• _Task directions_: Starting at the line that contains "R107: 68k (W4, W7) -> 68k (W4, W5)", quote every line through the end of the entries, word for word, skipping the pictures.
=====
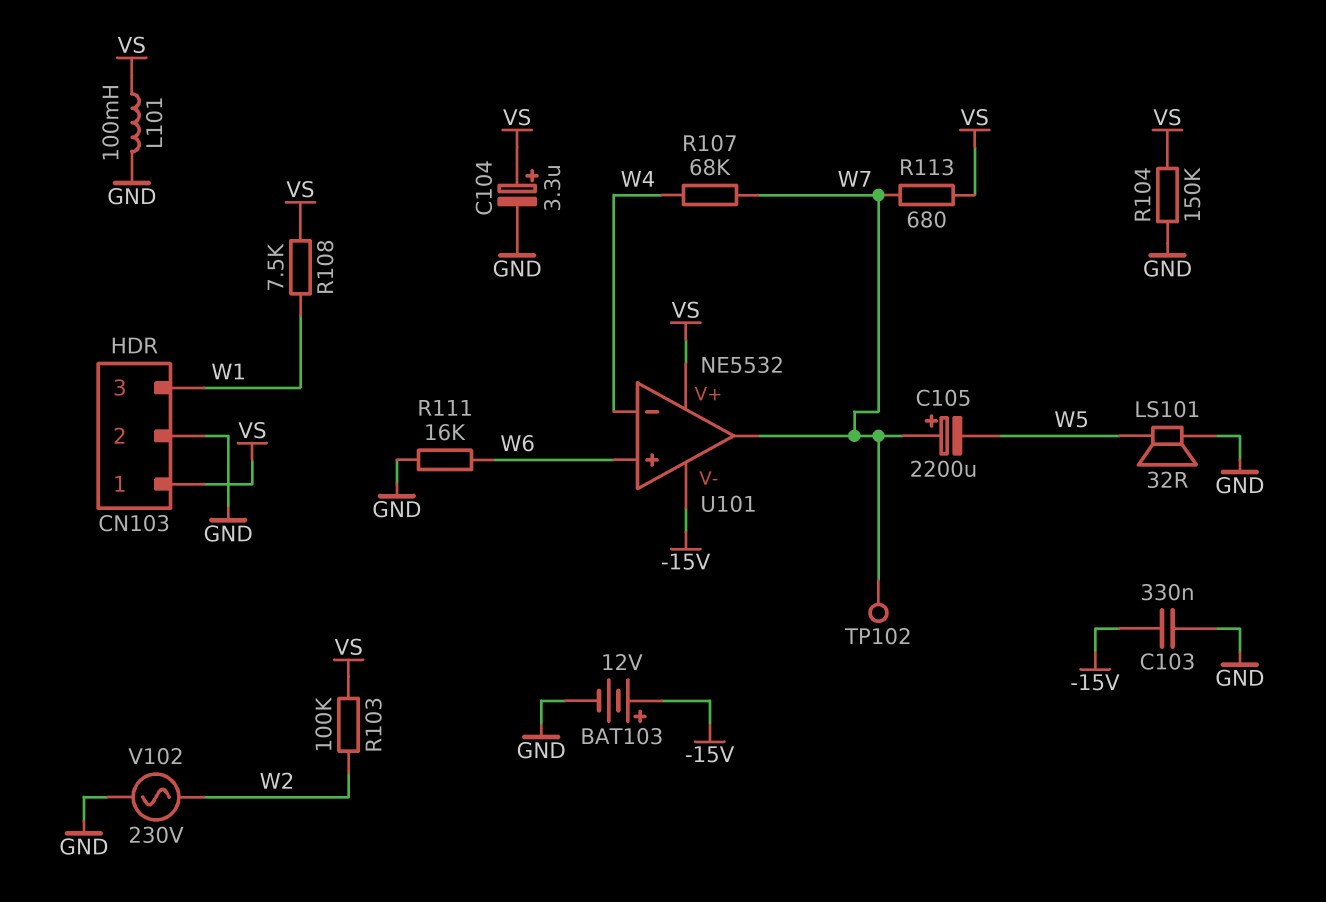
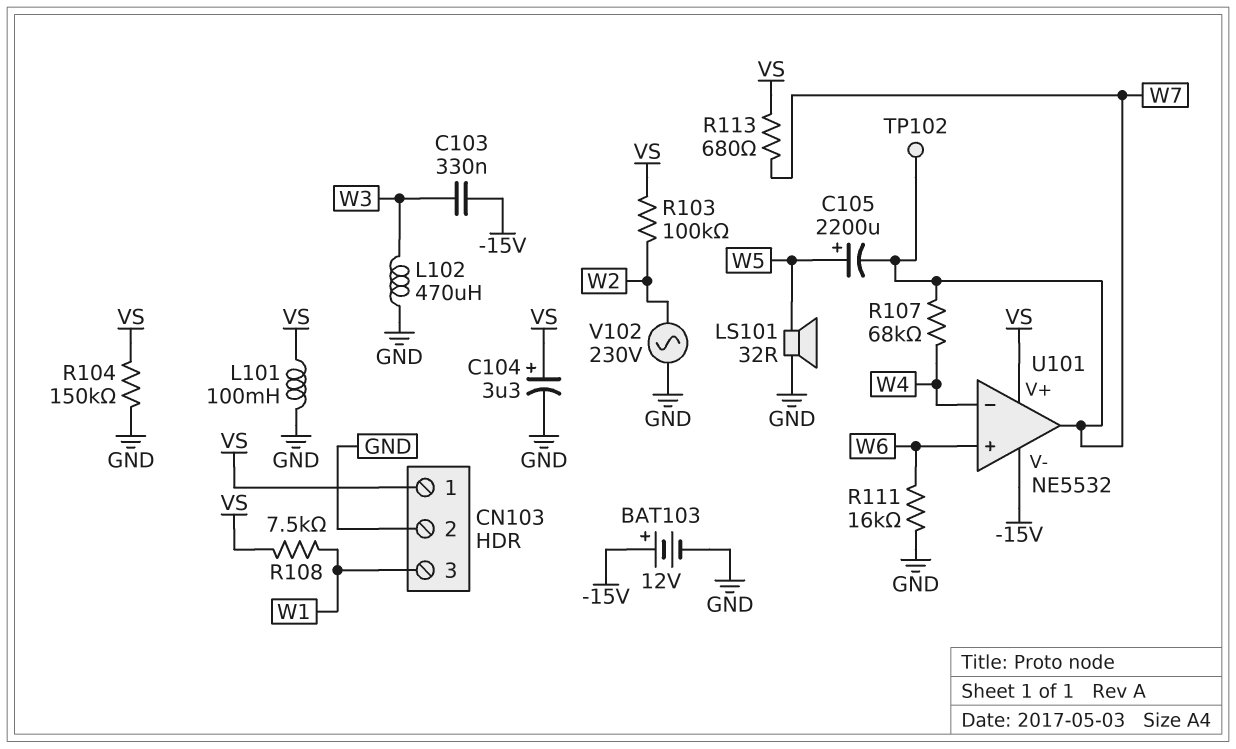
C103: 330nF (-15V, GND) -> 330nF (-15V, W3)
C105: 2200uF (plus W7, minus W5) -> 2200uF (plus W5, minus W7)
L102: none -> 470uH (GND, W3)

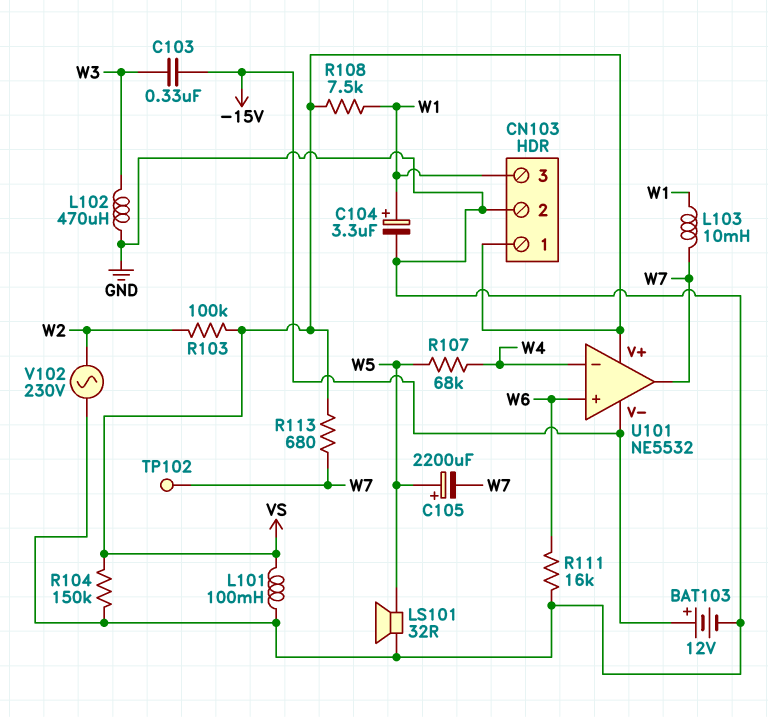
C104: 3.3uF (plus VS, minus GND) -> 3.3uF (plus W1, minus GND)
L103: none -> 10mH (W1, W7)
R107: 68k (W4, W7) -> 68k (W4, W5)

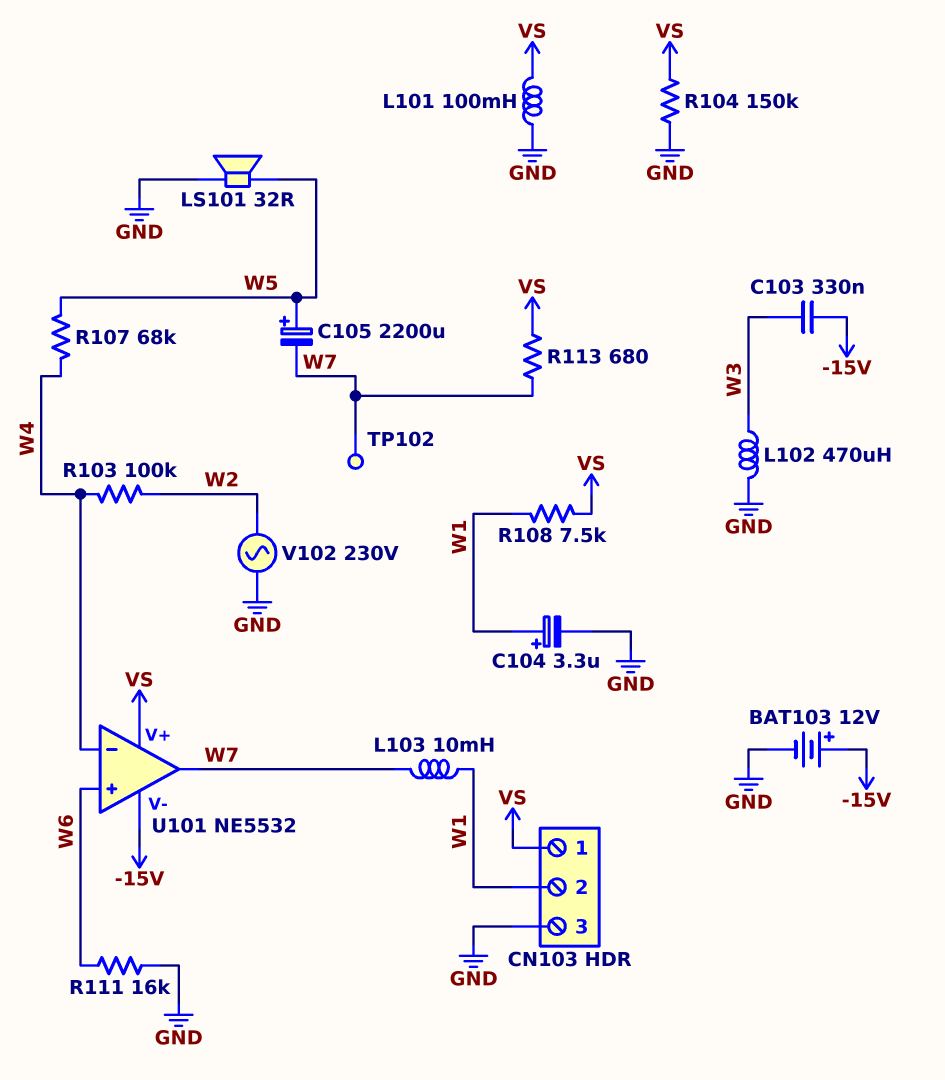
CN103 pin 2: GND -> W1
CN103 pin 3: W1 -> GND
R103: 100k (VS, W2) -> 100k (W2, W4)

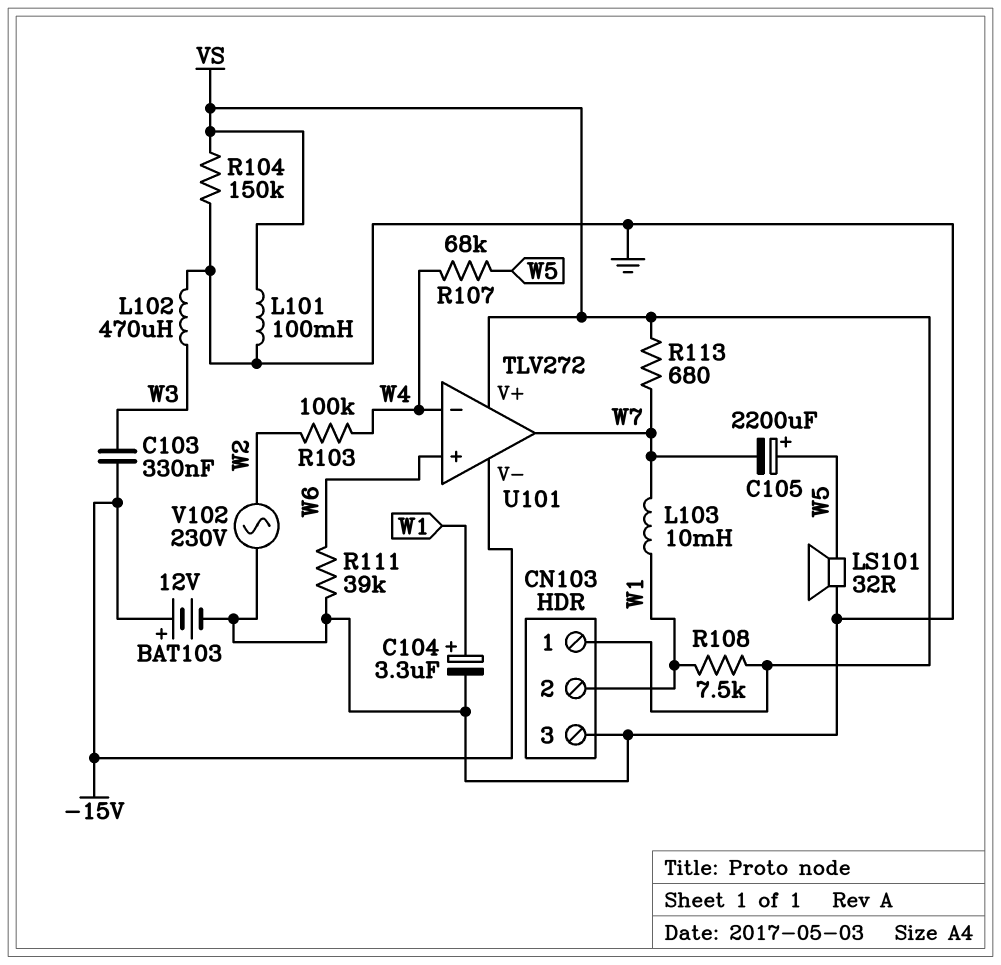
R111: 16k (GND, W6) -> 39k (GND, W6)
TP102: test point (W7) -> none
U101: NE5532 -> TLV272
=====
• _Response below_:
R107: 68k (W4, W7) -> 68k (W4, W5)

CN103 pin 2: GND -> W1
CN103 pin 3: W1 -> GND
R103: 100k (VS, W2) -> 100k (W2, W4)

R111: 16k (GND, W6) -> 39k (GND, W6)
TP102: test point (W7) -> none
U101: NE5532 -> TLV272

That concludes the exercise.